Colored shape tracking data:

........

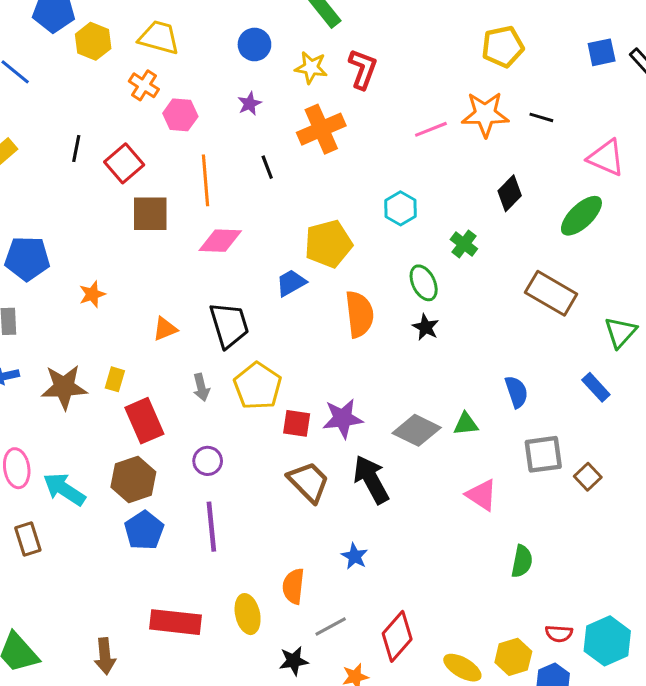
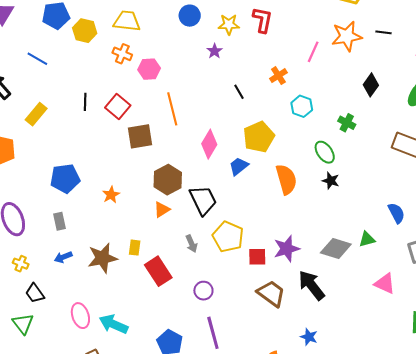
purple star: (250, 104) -> (215, 51), moved
orange cross: (321, 129) -> (278, 76), moved, size x0.6
pink line: (431, 129) -> (313, 52), turned -35
black line: (267, 167) -> (239, 92), moved
pink diamond: (220, 241) -> (209, 144), moved, turned -52
brown hexagon: (133, 479) -> (168, 180), moved

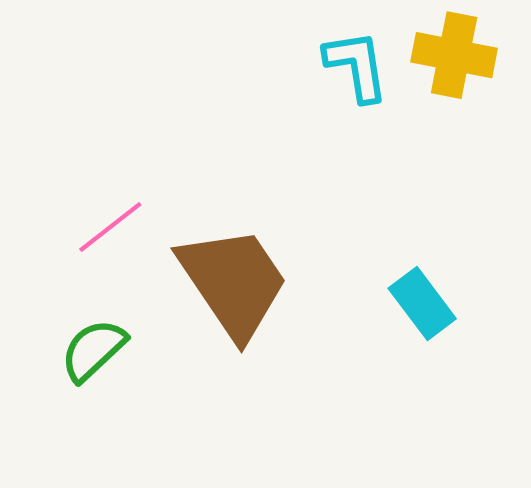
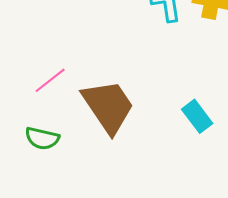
green semicircle: (93, 350) -> (42, 138), turned -124

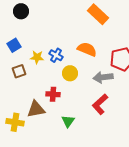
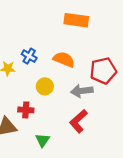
orange rectangle: (98, 14) -> (76, 20), turned -35
blue cross: (56, 55) -> (29, 56), moved

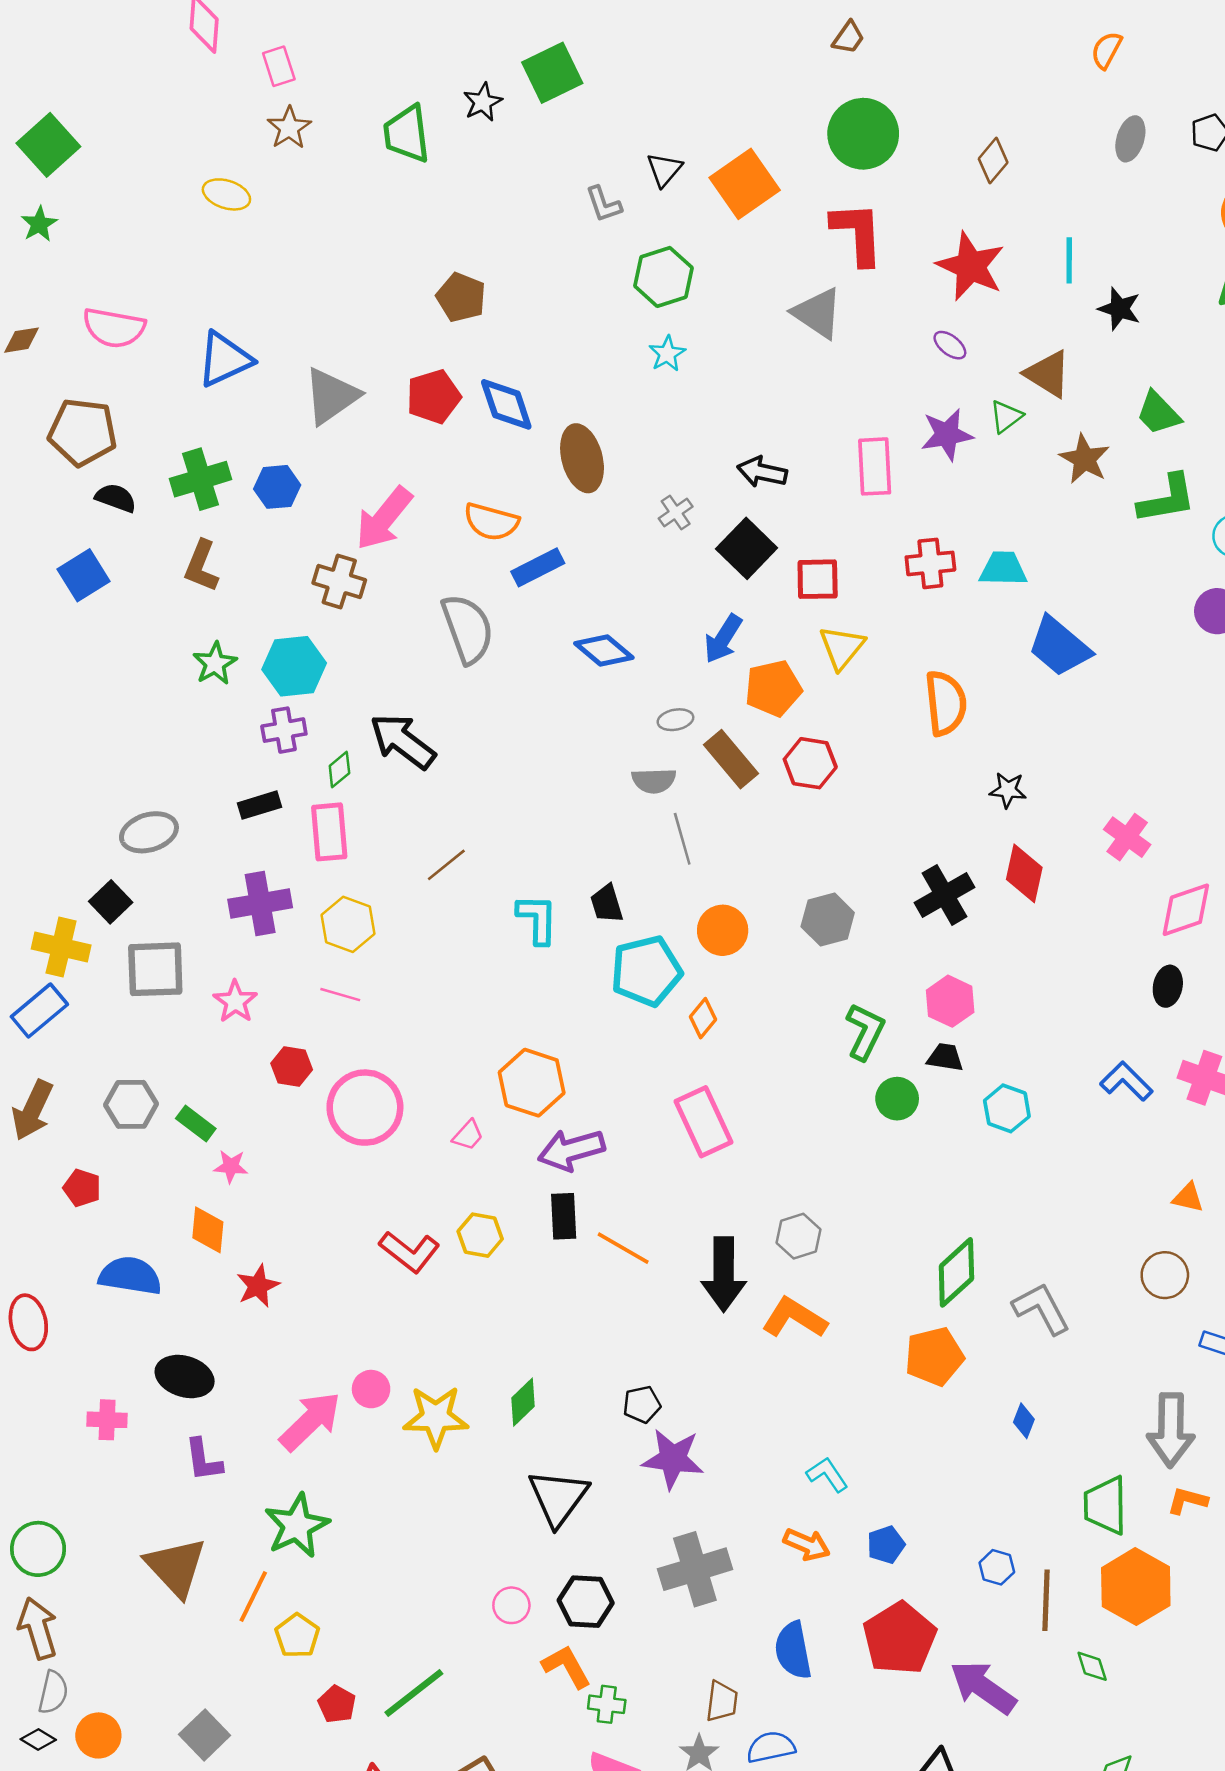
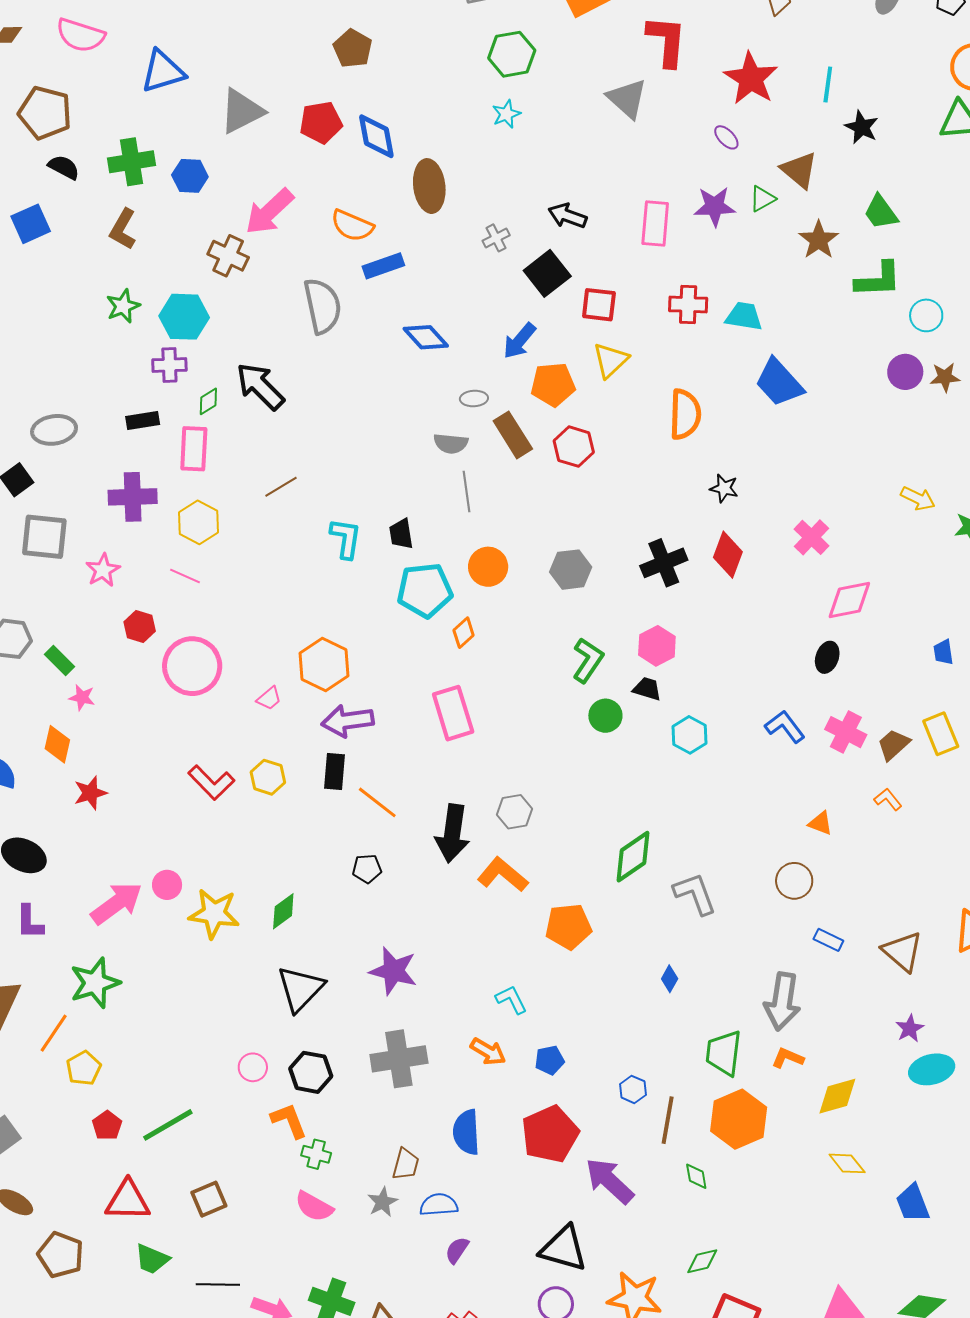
orange pentagon: (934, 1356) -> (568, 926), moved
black pentagon: (642, 1404) -> (367, 869), moved

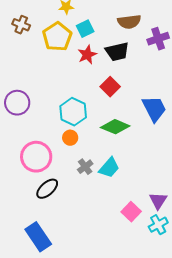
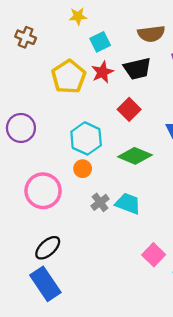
yellow pentagon: (57, 37) -> (69, 77), moved
cyan trapezoid: (109, 168) -> (128, 204), turned -110
black ellipse: (47, 189) -> (48, 248), moved

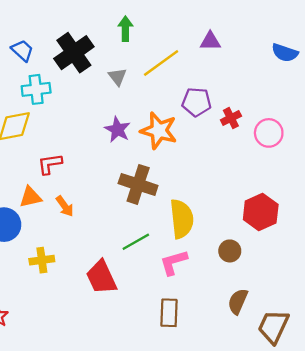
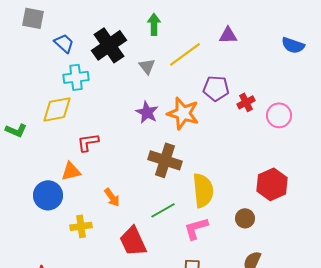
orange arrow: (65, 206) -> (112, 197), moved

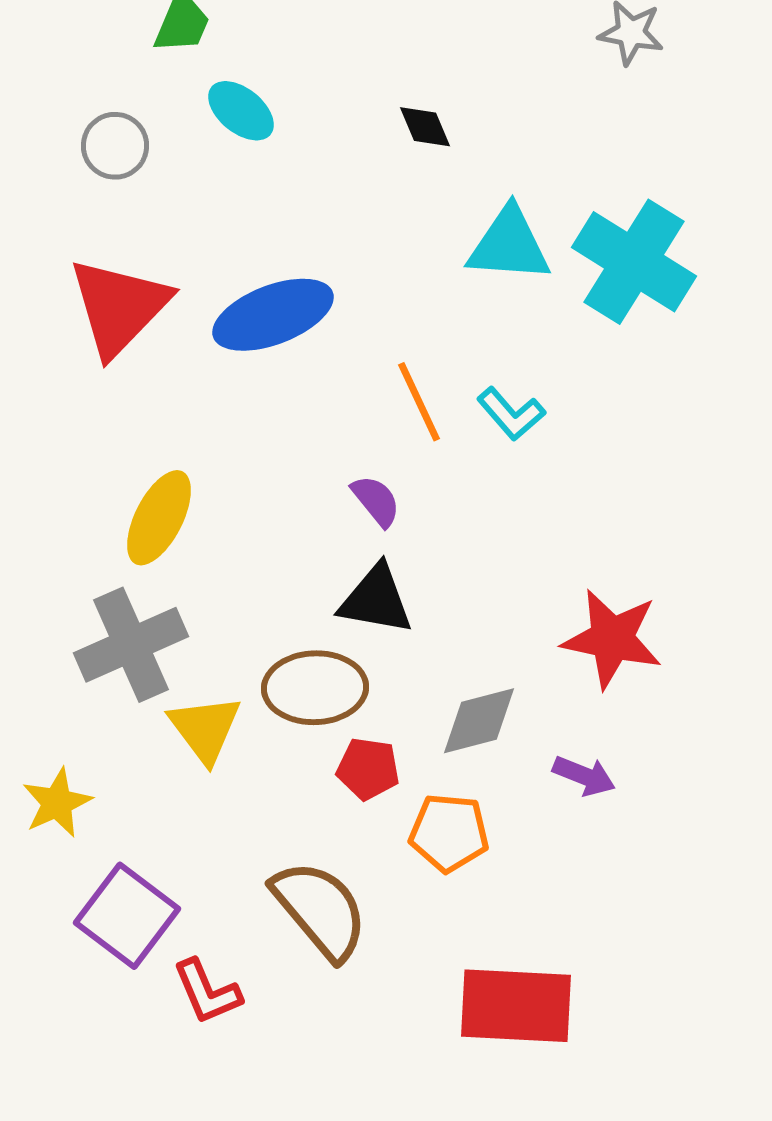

........

- [WHAT YOU ARE ASKED TO DO]: Word for word, restate the lines above from the first through the one that contains "blue cross: (56, 55) -> (29, 56), moved", and exclude all pictures.

- [TASK OUTPUT]:
purple star: (250, 104) -> (215, 51), moved
orange cross: (321, 129) -> (278, 76), moved, size x0.6
pink line: (431, 129) -> (313, 52), turned -35
black line: (267, 167) -> (239, 92), moved
pink diamond: (220, 241) -> (209, 144), moved, turned -52
brown hexagon: (133, 479) -> (168, 180), moved

green semicircle: (93, 350) -> (42, 138), turned -124

orange rectangle: (98, 14) -> (76, 20), turned -35
blue cross: (56, 55) -> (29, 56), moved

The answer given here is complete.